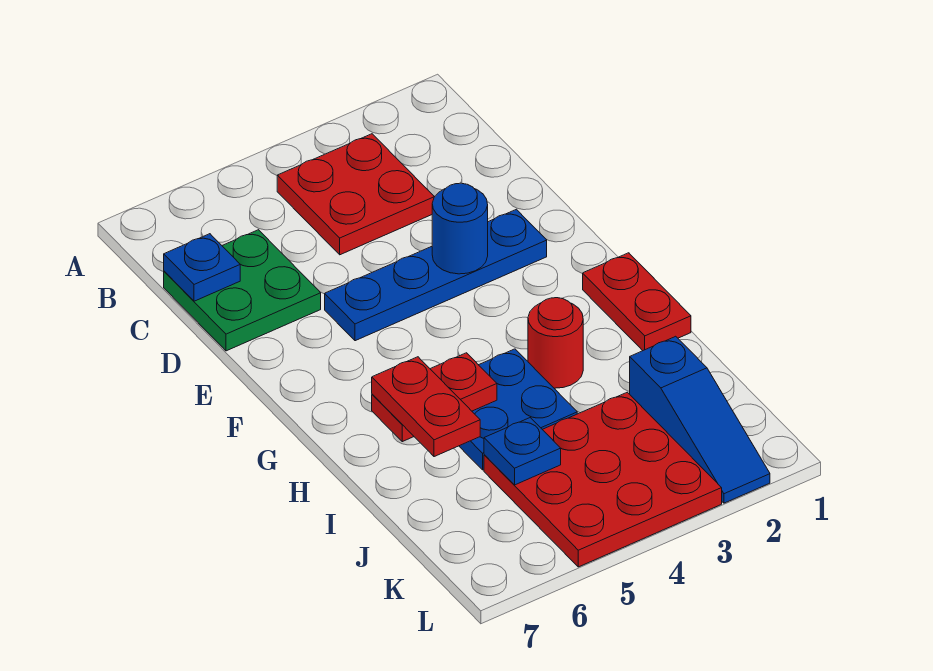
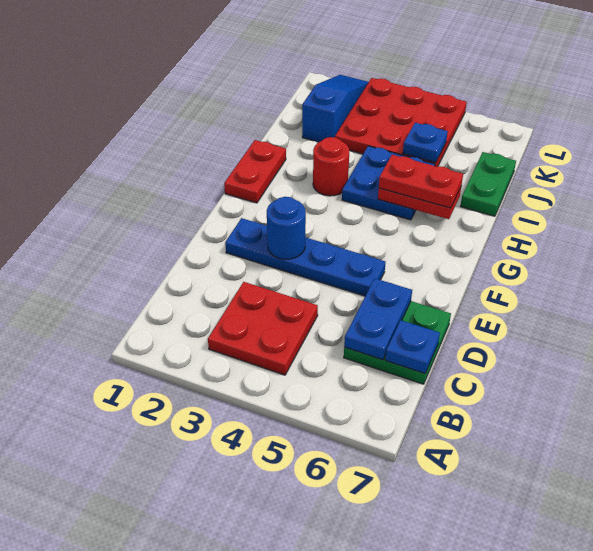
none -> blue 1x2 plate [344,279,412,360]
red 1x2 plate [372,357,480,457] -> red 1x2 plate turned to [379,155,463,208]
none -> green 1x2 plate [460,152,516,216]

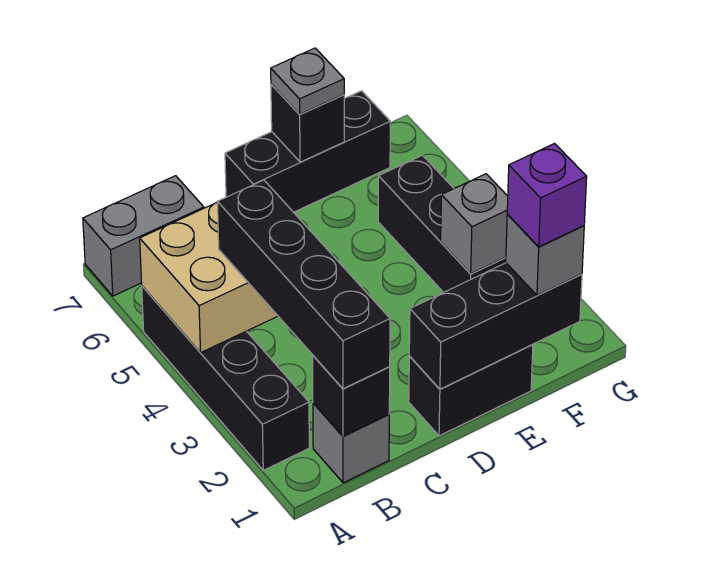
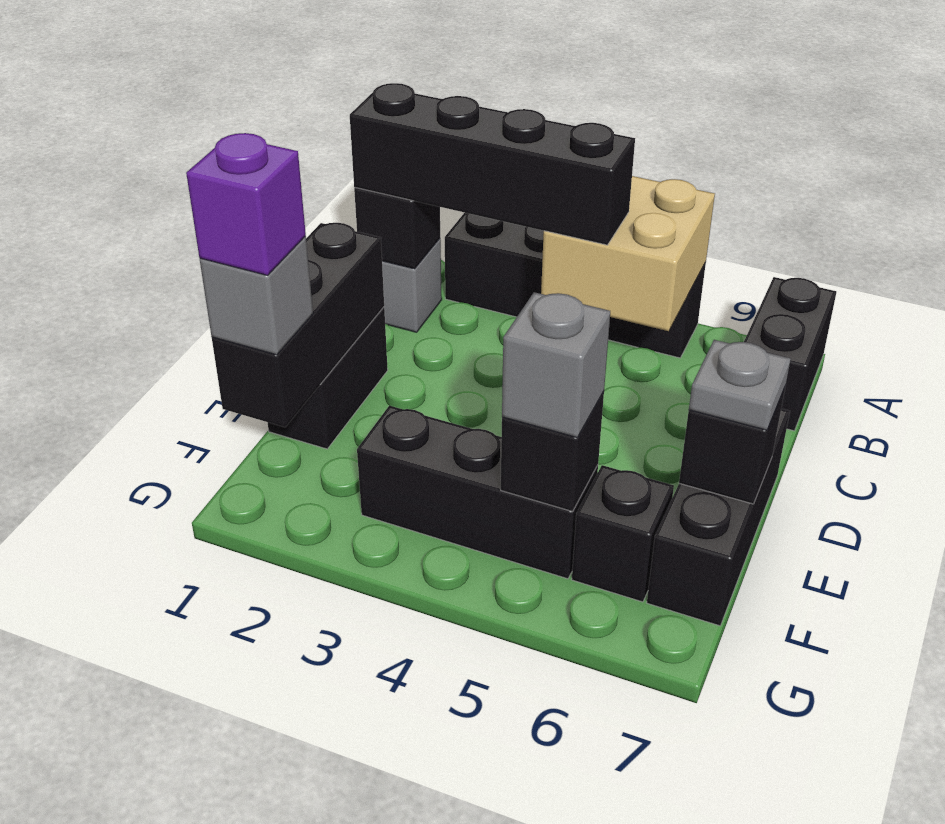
grey 1x2 brick [83,176,204,296] -> black 1x2 brick [744,277,836,431]
grey 1x1 brick [441,174,508,274] -> grey 1x1 brick moved to [502,292,610,438]
none -> black 1x1 brick [501,391,604,511]
none -> black 1x1 brick [572,465,674,602]

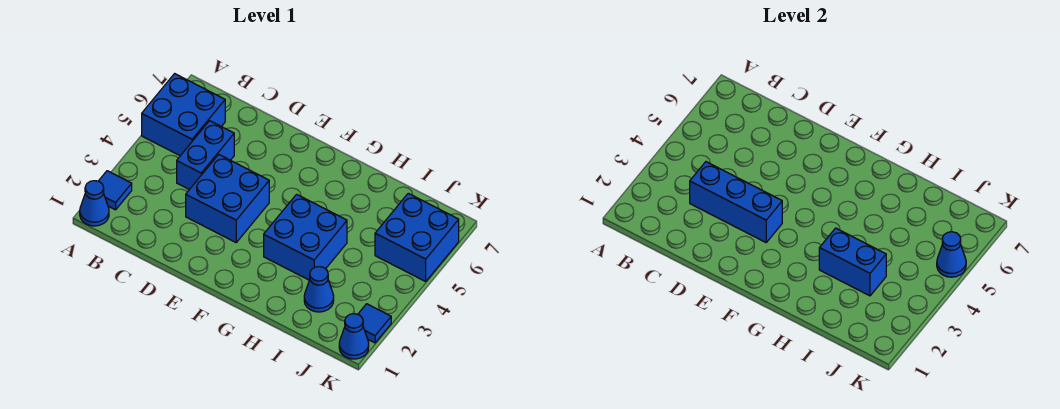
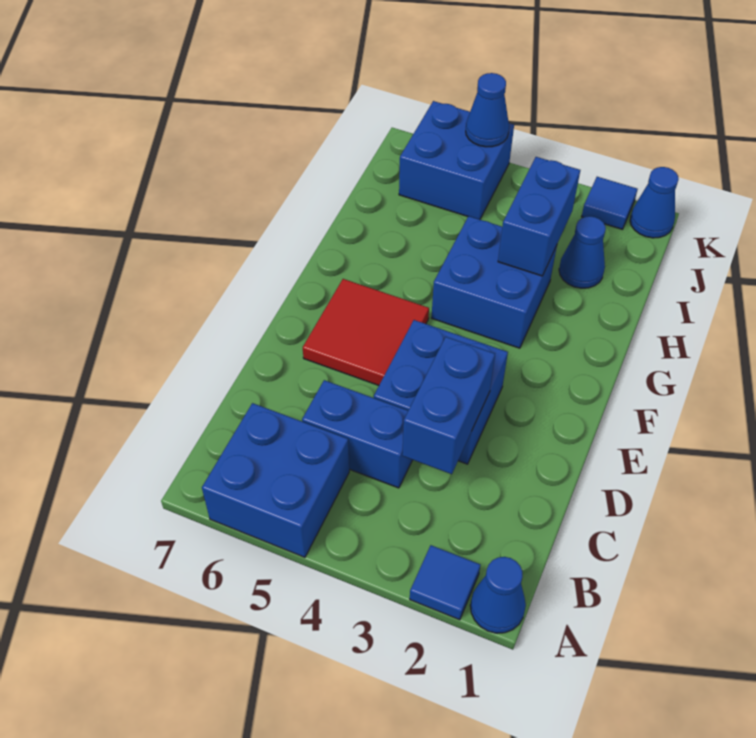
blue 1x3 brick [690,162,782,242] -> blue 1x2 brick [402,337,495,474]
none -> red 2x2 tile [303,279,429,385]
◆ ◆ ◆ ◆
▶ **Exercise prompt**
Show me every line in the data above that includes "none".

▶ **Answer box**
none -> blue 1x2 plate [344,279,412,360]
none -> green 1x2 plate [460,152,516,216]
none -> black 1x1 brick [501,391,604,511]
none -> black 1x1 brick [572,465,674,602]
none -> red 2x2 tile [303,279,429,385]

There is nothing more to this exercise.